(Change detection data)
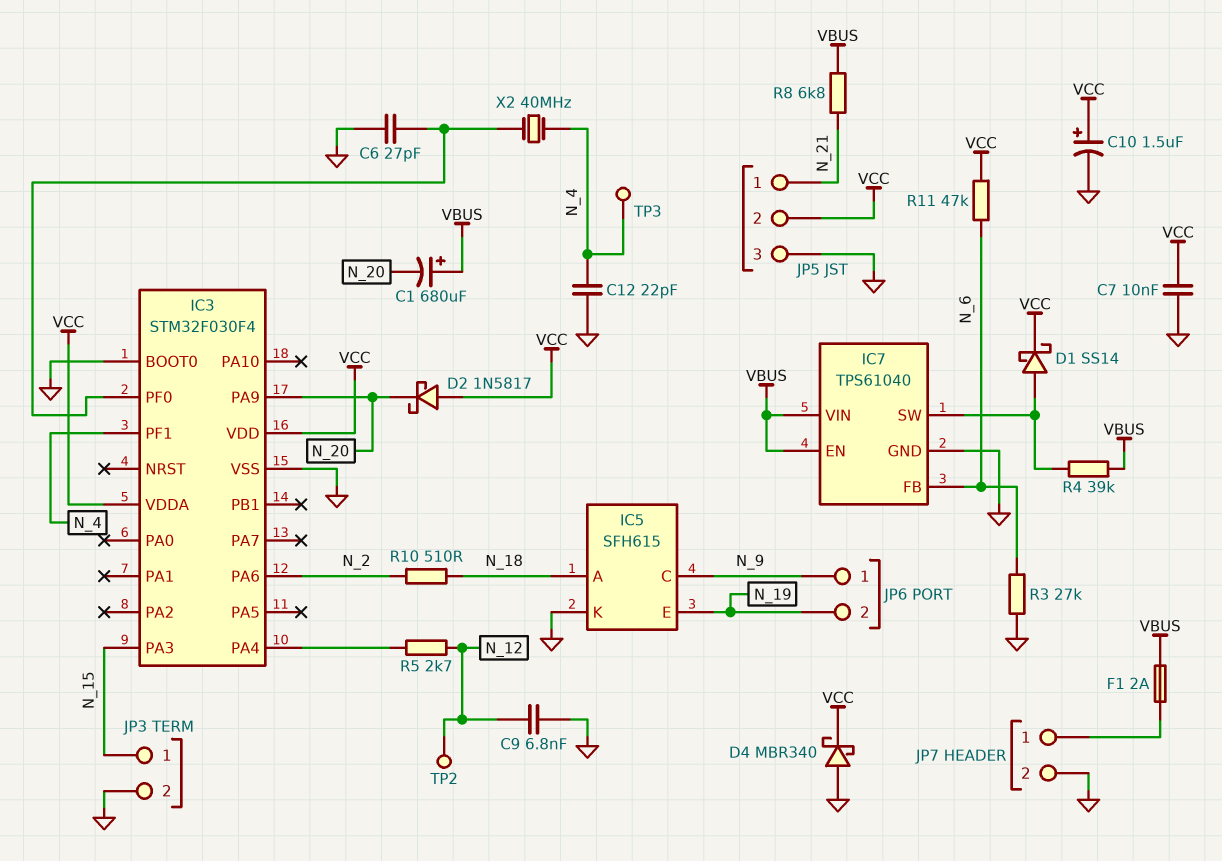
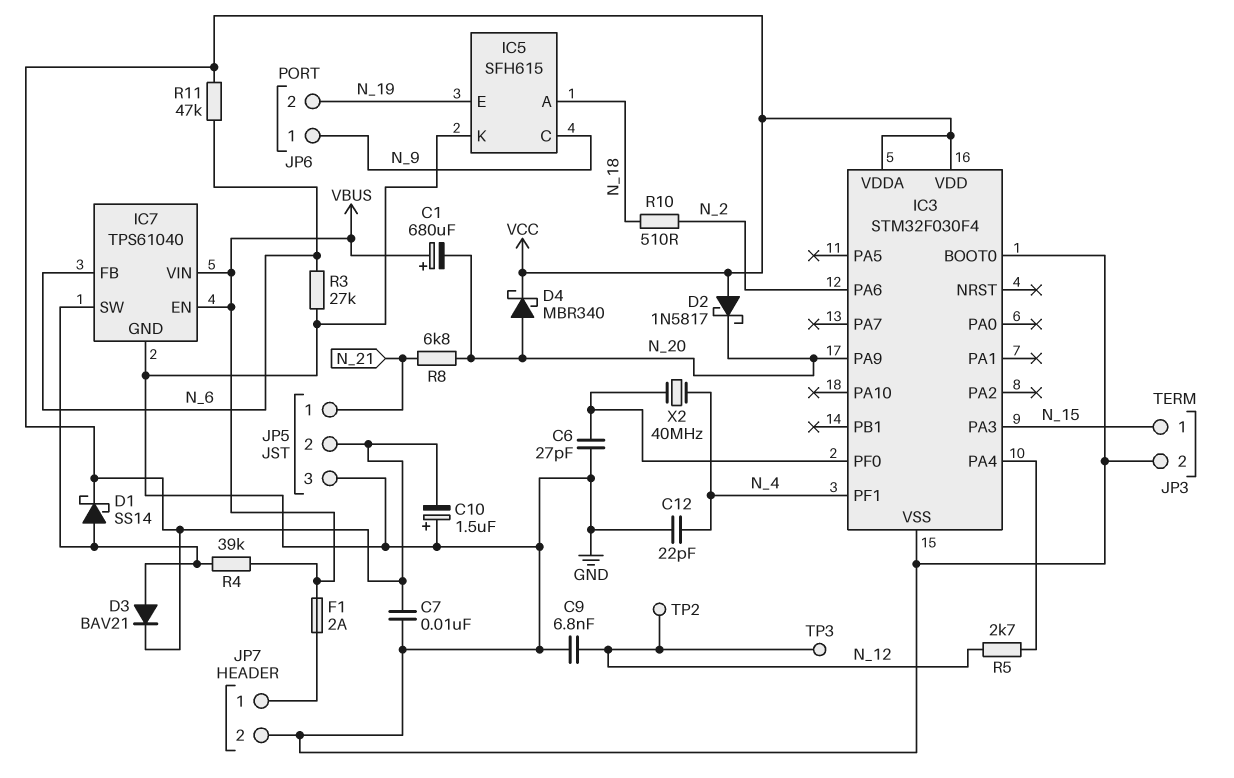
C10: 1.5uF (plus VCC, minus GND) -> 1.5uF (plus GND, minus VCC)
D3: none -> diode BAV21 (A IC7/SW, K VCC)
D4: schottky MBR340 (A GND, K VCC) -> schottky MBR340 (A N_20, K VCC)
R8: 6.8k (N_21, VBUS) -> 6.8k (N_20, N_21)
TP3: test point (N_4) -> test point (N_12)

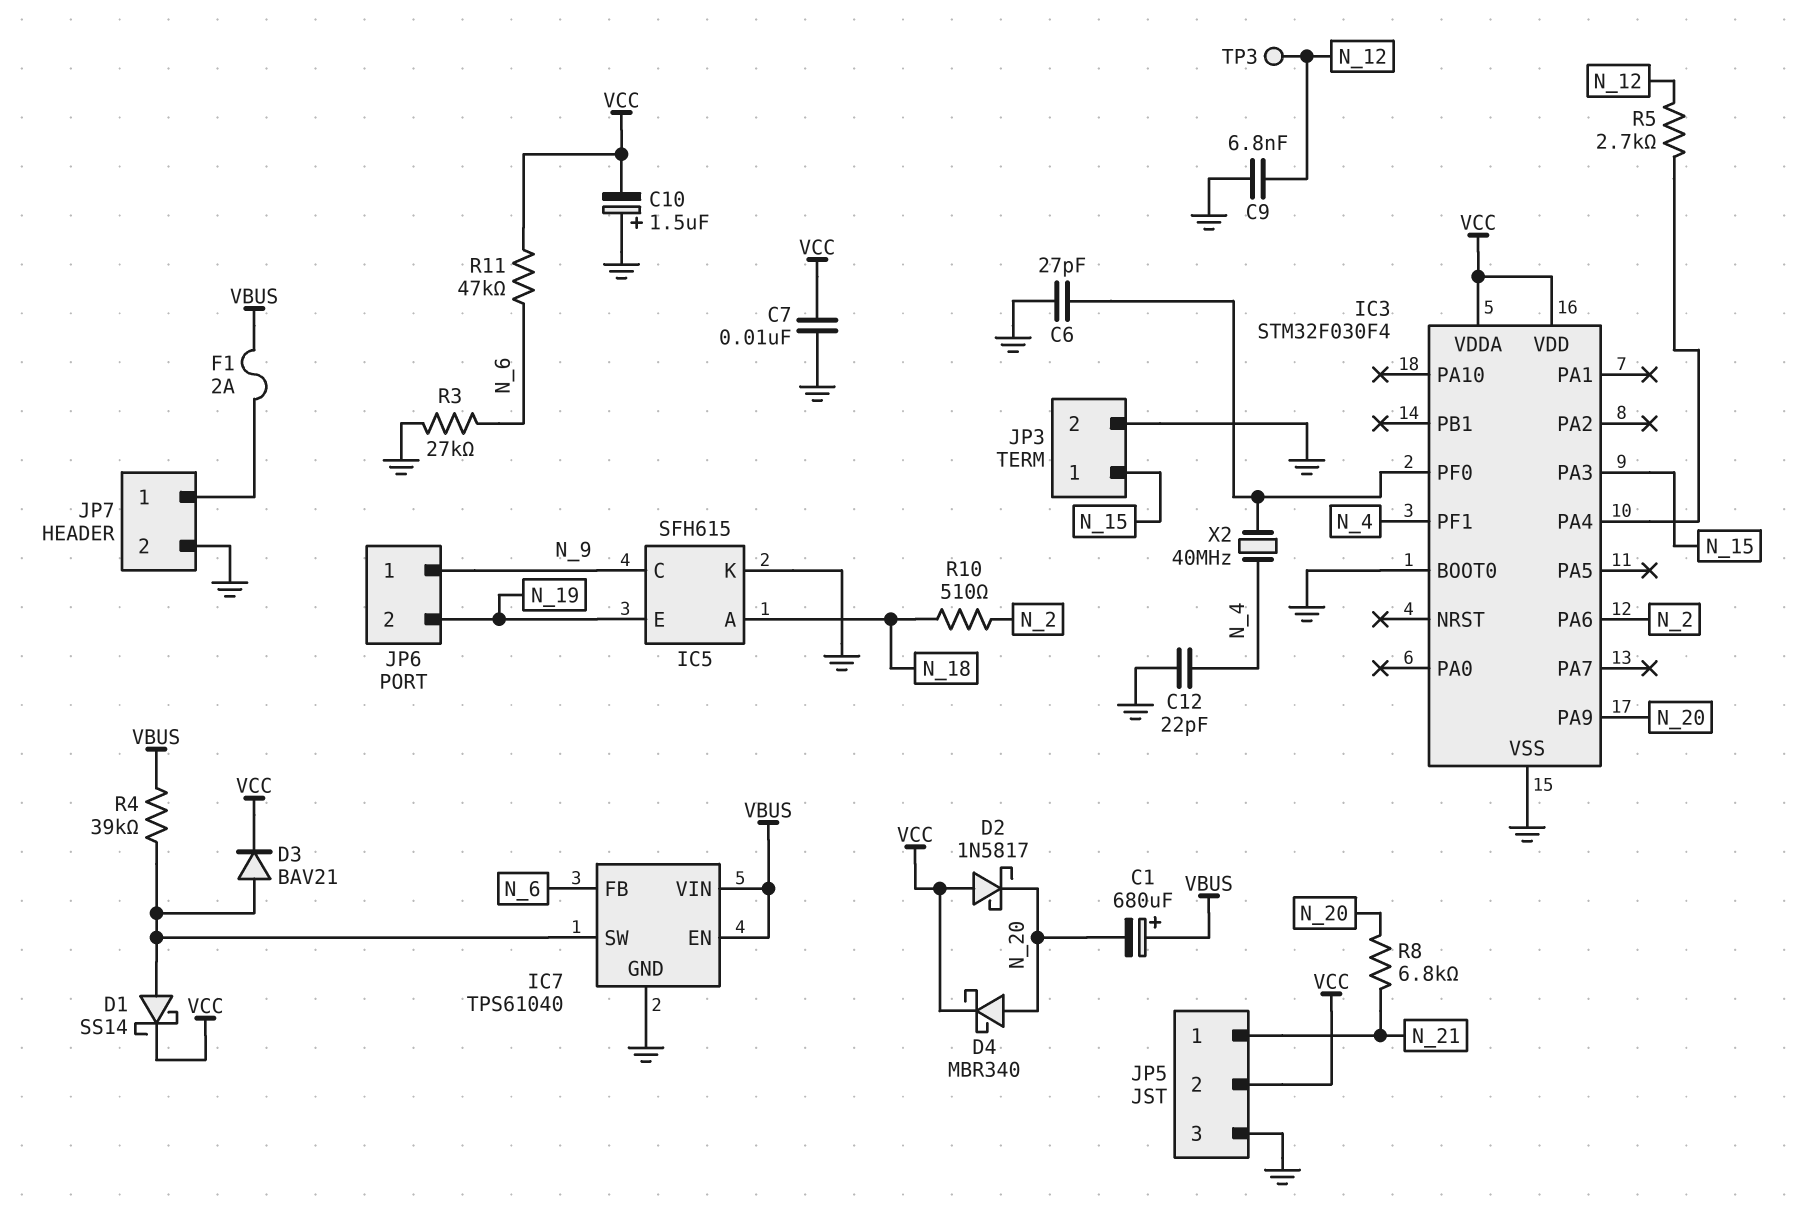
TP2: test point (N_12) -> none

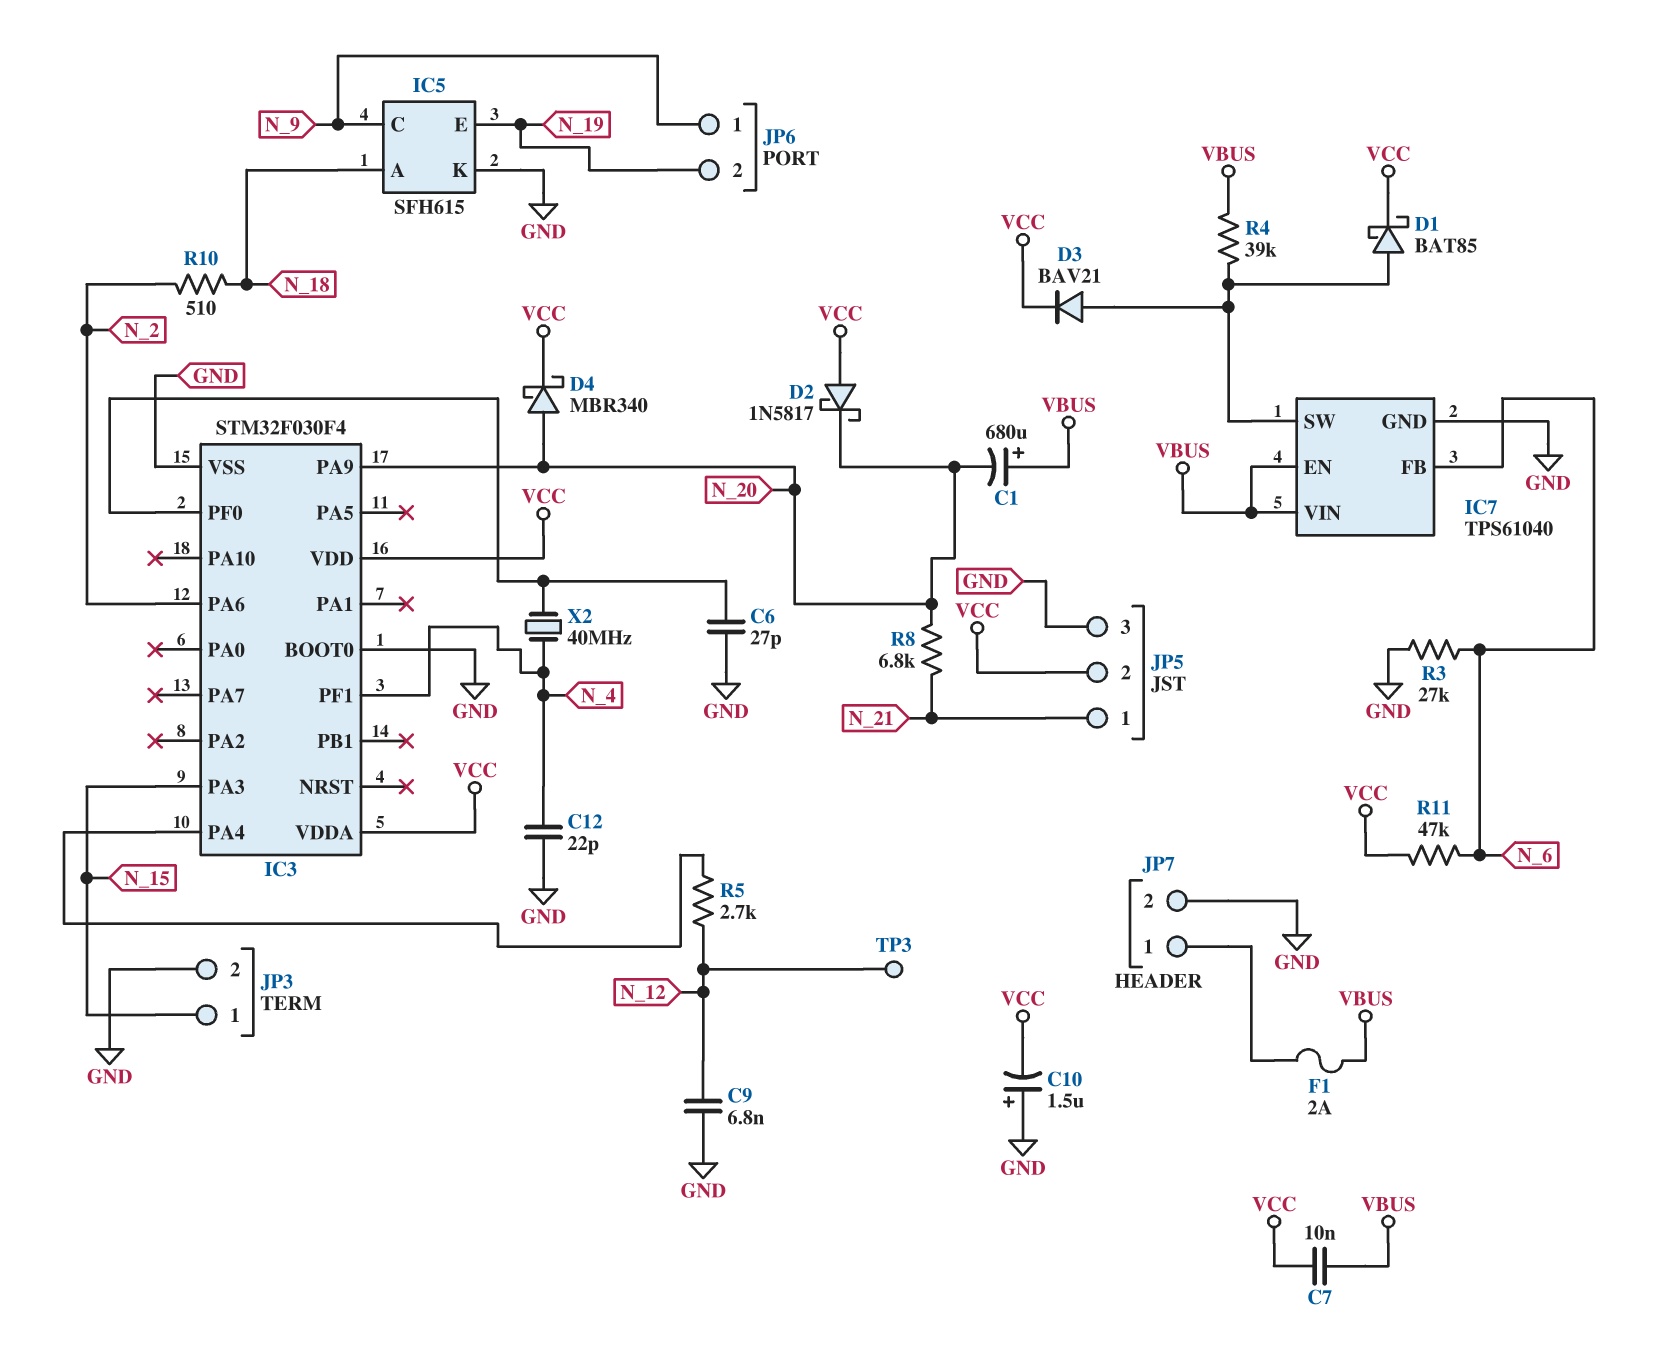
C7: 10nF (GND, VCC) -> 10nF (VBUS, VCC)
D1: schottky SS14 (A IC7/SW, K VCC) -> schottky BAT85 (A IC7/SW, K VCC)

# Your task
Reproduce every line from the preceding data in which the word "VBUS" can be found.

# Response
R8: 6.8k (N_21, VBUS) -> 6.8k (N_20, N_21)
C7: 10nF (GND, VCC) -> 10nF (VBUS, VCC)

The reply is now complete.